=== Section Start ===

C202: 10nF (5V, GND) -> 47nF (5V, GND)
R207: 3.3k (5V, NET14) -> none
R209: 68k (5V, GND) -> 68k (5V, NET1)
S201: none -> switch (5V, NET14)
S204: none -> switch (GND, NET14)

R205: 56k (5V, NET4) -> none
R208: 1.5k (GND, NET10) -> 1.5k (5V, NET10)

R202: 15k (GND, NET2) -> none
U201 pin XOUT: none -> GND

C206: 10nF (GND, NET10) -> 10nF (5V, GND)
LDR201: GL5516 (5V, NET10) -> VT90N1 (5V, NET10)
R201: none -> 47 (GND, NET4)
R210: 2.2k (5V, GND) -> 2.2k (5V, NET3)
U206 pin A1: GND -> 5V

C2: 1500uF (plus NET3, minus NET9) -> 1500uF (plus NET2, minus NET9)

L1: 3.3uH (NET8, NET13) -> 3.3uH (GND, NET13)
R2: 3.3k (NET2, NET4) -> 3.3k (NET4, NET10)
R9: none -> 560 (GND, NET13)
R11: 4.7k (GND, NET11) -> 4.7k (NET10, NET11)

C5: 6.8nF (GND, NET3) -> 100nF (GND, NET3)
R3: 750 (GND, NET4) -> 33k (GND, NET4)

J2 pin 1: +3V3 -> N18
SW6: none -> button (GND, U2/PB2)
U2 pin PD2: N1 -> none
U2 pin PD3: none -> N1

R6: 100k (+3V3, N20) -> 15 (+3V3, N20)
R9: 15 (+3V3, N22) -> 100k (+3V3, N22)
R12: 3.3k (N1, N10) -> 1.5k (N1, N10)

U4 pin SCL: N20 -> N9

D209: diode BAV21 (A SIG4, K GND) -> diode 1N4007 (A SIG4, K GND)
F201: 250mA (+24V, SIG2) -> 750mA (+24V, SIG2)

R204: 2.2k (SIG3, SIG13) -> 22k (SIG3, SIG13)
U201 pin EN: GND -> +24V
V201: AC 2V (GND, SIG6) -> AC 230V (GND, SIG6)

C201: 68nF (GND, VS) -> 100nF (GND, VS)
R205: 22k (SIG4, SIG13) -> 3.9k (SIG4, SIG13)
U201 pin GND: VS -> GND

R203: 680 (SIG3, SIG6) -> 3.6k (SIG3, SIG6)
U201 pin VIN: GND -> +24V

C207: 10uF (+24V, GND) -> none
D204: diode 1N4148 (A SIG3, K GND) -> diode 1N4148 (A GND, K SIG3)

=== Section End ===

Output exactly the lines of the material above from the one containing "R205: 56k (5V, NET4) -> none" up to and including the one containing "R2: 3.3k (NET2, NET4) -> 3.3k (NET4, NET10)".

R205: 56k (5V, NET4) -> none
R208: 1.5k (GND, NET10) -> 1.5k (5V, NET10)

R202: 15k (GND, NET2) -> none
U201 pin XOUT: none -> GND

C206: 10nF (GND, NET10) -> 10nF (5V, GND)
LDR201: GL5516 (5V, NET10) -> VT90N1 (5V, NET10)
R201: none -> 47 (GND, NET4)
R210: 2.2k (5V, GND) -> 2.2k (5V, NET3)
U206 pin A1: GND -> 5V

C2: 1500uF (plus NET3, minus NET9) -> 1500uF (plus NET2, minus NET9)

L1: 3.3uH (NET8, NET13) -> 3.3uH (GND, NET13)
R2: 3.3k (NET2, NET4) -> 3.3k (NET4, NET10)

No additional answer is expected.